#### Exercise instructions
Go through the data below and gather each line containing "toothbrush".

(Colored object counts)
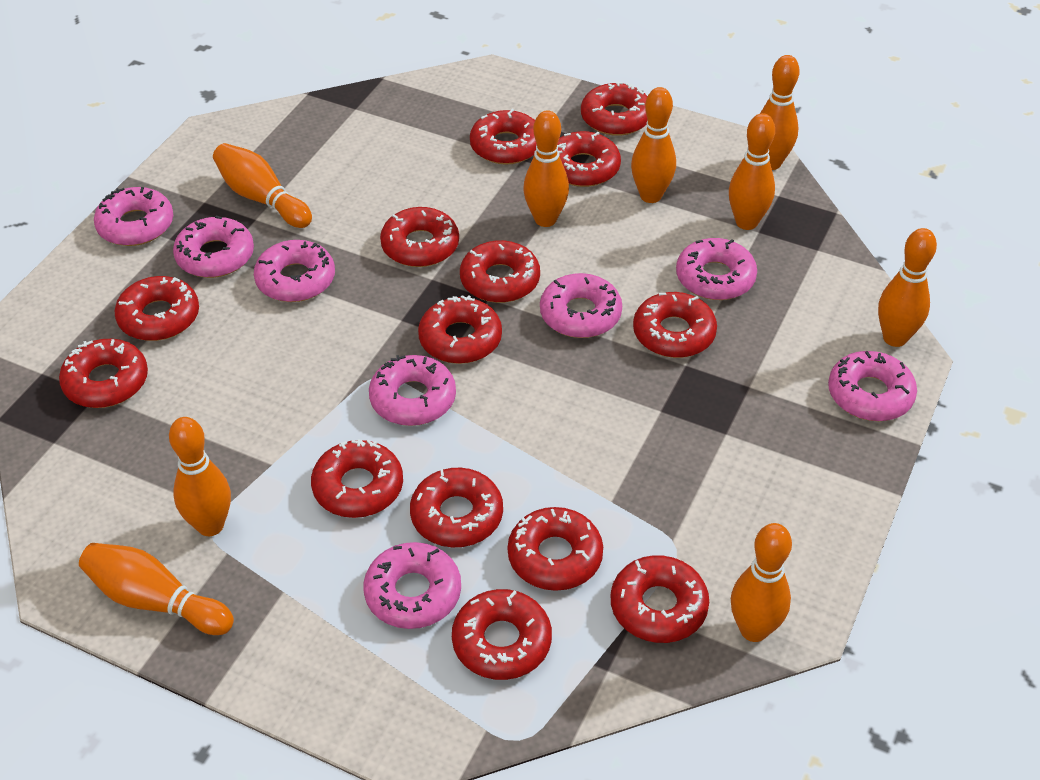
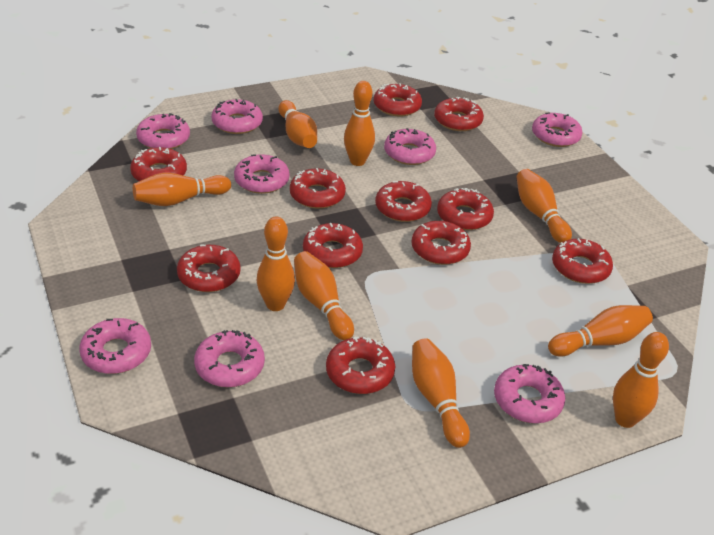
red donut: [59,339,148,408] [115,276,199,341] [311,439,403,518] [380,207,459,267] [410,468,503,547] [418,295,502,364] [452,589,552,680] [460,240,540,303] [470,109,537,165] [508,507,603,591] [557,131,621,187] [581,82,648,136] [611,555,709,643] [633,292,717,358] = 14 -> [130,147,187,181] [177,245,241,292] [290,168,346,209] [303,223,363,268] [326,337,395,394] [374,83,422,117] [375,181,432,222] [411,221,471,265] [434,97,484,131] [437,188,494,230] [552,238,613,284] = 11

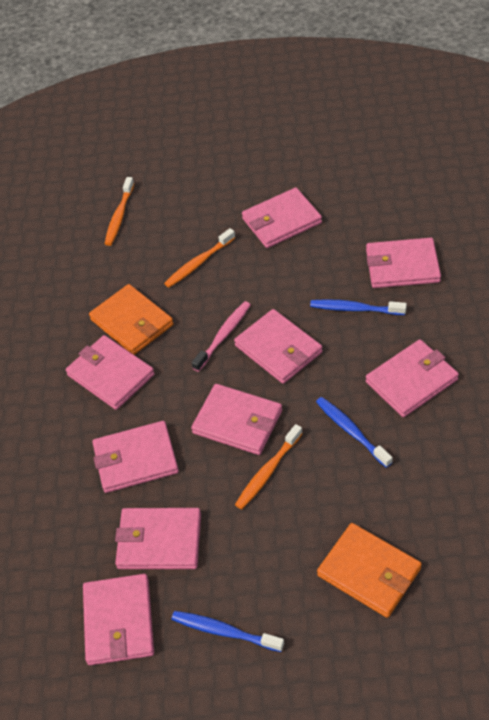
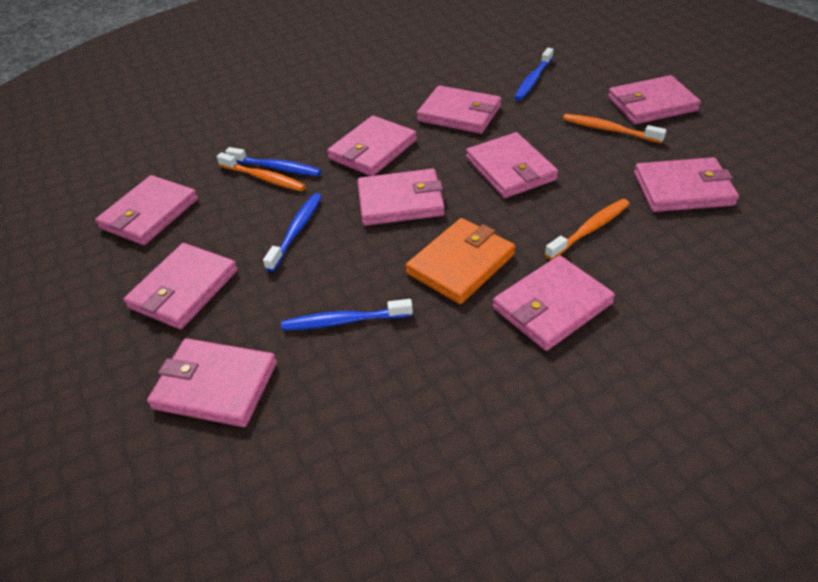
blue toothbrush: [172,611,284,652] [310,299,407,315] [316,397,393,468] = 3 -> [225,147,321,176] [263,193,322,272] [281,299,413,330] [514,48,554,101] = 4
orange wallet: [89,284,174,355] [317,523,422,618] = 2 -> [406,218,515,304] = 1
pink toothbrush: [192,301,251,372] = 1 -> none = 0
pink wallet: [66,335,155,410] [83,574,154,665] [92,421,179,493] [115,508,201,569] [191,384,282,455] [234,309,322,384] [242,187,322,248] [366,238,441,288] [366,339,459,417] = 9 -> [95,175,198,245] [124,243,238,329] [147,338,277,427] [327,116,417,176] [357,169,445,226] [417,85,501,134] [466,132,558,198] [493,255,615,351] [608,75,701,124] [634,157,739,212] = 10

#### Written solution
blue toothbrush: [172,611,284,652] [310,299,407,315] [316,397,393,468] = 3 -> [225,147,321,176] [263,193,322,272] [281,299,413,330] [514,48,554,101] = 4
pink toothbrush: [192,301,251,372] = 1 -> none = 0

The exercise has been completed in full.